**DATASET RECORDS:**
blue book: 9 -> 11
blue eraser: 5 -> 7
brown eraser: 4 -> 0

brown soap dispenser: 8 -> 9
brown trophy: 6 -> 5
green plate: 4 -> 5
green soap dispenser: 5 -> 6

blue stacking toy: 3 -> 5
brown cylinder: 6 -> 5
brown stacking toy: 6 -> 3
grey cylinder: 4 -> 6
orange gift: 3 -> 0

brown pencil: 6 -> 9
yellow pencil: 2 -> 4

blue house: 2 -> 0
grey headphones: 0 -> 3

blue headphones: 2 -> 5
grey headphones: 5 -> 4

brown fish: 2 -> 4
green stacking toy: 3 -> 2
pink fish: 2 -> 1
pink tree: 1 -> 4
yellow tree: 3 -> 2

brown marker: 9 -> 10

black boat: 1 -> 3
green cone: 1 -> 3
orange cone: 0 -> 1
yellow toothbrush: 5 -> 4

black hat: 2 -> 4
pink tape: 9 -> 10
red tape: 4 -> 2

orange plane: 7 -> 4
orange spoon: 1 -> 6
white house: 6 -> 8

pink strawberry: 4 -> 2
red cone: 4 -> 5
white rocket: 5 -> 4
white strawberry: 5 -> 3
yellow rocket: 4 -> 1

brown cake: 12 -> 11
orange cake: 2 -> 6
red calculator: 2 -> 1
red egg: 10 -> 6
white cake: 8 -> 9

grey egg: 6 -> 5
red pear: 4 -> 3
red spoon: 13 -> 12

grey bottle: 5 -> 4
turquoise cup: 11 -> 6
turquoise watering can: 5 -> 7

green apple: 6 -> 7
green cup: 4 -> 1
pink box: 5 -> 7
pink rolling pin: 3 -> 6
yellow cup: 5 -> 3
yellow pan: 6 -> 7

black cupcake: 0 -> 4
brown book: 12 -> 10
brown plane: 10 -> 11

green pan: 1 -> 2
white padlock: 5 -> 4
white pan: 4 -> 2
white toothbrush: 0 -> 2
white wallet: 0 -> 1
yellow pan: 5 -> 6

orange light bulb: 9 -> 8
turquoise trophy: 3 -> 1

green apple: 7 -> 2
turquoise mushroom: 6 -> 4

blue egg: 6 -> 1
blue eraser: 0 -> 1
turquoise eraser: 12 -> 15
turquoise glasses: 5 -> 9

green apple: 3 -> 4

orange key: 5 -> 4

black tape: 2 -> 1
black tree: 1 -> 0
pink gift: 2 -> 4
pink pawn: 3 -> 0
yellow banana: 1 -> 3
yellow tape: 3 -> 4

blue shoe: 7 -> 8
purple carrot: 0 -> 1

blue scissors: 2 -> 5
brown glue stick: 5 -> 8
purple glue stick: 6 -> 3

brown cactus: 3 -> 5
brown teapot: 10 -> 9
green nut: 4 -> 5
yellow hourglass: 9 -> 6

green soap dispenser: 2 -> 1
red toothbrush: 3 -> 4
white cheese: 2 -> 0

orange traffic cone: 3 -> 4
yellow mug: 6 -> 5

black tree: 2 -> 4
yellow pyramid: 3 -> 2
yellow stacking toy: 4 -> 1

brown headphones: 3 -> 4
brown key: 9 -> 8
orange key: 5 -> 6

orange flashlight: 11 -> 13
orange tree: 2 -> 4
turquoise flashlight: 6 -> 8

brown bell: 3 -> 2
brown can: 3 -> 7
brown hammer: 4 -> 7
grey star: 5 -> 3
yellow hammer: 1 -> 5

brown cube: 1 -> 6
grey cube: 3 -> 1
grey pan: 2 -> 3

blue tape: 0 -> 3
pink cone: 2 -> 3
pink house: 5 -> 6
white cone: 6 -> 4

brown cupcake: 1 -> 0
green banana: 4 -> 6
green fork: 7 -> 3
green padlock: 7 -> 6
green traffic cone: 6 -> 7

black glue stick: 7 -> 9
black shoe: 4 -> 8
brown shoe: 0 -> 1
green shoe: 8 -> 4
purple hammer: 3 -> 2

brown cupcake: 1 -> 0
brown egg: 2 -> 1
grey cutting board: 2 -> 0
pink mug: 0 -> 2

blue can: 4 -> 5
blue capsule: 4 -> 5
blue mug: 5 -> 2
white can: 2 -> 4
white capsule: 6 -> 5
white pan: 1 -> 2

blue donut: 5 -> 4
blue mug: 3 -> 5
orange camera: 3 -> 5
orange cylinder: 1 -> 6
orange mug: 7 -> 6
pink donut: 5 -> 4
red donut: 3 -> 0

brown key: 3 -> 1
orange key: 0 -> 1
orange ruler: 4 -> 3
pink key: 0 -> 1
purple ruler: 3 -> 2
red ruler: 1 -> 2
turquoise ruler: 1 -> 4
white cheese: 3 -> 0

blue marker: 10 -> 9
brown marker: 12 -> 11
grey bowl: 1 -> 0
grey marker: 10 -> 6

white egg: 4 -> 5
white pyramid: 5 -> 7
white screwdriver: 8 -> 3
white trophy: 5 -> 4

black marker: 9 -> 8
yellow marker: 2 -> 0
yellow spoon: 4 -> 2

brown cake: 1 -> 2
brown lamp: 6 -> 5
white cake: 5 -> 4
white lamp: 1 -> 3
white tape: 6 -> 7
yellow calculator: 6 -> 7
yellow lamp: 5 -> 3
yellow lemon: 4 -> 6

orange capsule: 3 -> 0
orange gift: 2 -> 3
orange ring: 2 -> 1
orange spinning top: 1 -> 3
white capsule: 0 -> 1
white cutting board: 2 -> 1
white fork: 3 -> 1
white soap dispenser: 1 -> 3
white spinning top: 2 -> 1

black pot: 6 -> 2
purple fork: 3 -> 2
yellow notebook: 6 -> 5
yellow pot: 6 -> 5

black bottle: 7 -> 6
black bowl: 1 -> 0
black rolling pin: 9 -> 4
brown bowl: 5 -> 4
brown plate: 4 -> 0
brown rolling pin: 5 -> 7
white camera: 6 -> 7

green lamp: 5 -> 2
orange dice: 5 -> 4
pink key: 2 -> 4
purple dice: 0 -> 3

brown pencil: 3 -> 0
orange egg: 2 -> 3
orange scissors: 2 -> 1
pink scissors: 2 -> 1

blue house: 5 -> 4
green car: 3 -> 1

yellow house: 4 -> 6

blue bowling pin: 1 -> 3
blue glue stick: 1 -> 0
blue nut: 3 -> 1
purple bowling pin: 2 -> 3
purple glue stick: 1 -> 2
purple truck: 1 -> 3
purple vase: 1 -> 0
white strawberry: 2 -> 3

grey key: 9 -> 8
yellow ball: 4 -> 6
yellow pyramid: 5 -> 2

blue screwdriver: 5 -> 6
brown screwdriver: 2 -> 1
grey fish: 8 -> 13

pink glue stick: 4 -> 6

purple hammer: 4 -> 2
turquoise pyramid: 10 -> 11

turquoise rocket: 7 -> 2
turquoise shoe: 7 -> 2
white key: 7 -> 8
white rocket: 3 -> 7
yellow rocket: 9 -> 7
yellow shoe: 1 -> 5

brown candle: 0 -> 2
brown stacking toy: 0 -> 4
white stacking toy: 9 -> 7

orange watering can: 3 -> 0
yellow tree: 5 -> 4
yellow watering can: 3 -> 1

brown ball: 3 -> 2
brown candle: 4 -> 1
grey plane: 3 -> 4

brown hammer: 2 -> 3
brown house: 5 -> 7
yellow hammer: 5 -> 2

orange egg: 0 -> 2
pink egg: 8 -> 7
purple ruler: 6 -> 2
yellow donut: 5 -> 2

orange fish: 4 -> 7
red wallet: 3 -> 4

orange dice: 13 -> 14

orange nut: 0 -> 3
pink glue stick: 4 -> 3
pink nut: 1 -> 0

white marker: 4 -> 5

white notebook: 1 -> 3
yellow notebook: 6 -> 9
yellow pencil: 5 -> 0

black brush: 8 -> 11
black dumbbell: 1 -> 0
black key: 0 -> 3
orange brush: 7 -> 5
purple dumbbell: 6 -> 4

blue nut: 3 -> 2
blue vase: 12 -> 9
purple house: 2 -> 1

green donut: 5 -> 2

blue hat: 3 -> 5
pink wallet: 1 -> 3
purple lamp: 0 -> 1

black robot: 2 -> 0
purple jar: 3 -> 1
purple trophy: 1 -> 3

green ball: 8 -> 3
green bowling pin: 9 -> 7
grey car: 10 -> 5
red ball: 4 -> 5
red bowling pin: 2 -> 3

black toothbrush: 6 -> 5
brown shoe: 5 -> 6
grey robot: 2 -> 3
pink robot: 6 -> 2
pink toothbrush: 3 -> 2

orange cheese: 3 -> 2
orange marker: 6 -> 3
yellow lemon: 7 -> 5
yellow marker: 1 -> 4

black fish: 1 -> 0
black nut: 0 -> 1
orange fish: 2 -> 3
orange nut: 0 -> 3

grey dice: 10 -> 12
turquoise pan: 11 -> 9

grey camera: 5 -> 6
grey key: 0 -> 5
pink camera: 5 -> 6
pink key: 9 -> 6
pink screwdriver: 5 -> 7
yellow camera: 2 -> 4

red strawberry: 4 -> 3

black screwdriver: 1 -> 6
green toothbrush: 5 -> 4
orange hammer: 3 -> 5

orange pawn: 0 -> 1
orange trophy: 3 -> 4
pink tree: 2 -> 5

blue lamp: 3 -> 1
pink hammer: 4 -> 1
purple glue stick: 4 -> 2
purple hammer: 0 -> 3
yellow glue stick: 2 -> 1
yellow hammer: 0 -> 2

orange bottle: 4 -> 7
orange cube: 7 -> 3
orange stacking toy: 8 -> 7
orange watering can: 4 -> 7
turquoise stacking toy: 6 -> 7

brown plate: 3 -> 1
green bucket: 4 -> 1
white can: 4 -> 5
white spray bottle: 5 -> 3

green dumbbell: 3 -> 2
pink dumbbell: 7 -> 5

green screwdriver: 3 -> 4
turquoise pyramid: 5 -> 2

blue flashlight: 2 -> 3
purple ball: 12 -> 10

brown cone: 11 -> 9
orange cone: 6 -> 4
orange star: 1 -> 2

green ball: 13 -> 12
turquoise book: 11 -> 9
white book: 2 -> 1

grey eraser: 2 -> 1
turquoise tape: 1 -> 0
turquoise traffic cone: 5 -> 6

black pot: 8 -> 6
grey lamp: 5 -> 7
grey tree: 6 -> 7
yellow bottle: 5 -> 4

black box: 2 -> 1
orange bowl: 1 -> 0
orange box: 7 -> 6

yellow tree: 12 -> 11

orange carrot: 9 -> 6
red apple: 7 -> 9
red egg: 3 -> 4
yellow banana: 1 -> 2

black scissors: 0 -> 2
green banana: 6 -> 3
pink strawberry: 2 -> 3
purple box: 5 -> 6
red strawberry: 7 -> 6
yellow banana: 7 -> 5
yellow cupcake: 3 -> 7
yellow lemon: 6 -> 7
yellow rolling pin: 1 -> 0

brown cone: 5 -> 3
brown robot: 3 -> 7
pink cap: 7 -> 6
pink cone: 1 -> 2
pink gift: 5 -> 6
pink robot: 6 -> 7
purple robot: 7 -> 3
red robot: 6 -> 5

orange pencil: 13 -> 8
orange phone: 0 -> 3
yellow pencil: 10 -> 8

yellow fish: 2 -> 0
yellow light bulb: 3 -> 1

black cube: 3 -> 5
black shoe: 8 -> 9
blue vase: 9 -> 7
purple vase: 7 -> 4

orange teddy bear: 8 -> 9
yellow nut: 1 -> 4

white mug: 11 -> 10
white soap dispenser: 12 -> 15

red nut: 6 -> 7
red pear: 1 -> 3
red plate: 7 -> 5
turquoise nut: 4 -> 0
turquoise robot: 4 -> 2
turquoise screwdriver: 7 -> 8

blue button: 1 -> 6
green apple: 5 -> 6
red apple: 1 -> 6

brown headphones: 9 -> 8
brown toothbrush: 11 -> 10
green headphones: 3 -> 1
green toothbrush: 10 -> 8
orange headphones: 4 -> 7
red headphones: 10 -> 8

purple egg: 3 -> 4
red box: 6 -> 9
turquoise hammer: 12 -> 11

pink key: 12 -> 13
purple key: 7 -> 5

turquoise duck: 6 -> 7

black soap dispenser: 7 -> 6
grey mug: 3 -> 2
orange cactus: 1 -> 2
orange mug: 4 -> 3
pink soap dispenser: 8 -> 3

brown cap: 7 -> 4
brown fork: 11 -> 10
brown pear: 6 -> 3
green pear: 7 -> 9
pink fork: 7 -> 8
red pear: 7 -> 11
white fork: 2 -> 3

**WHAT TO DO:** Search the entries above for the string "apple". Copy each line that holds it.

**EXERCISE ANSWER:**
green apple: 6 -> 7
green apple: 7 -> 2
green apple: 3 -> 4
red apple: 7 -> 9
green apple: 5 -> 6
red apple: 1 -> 6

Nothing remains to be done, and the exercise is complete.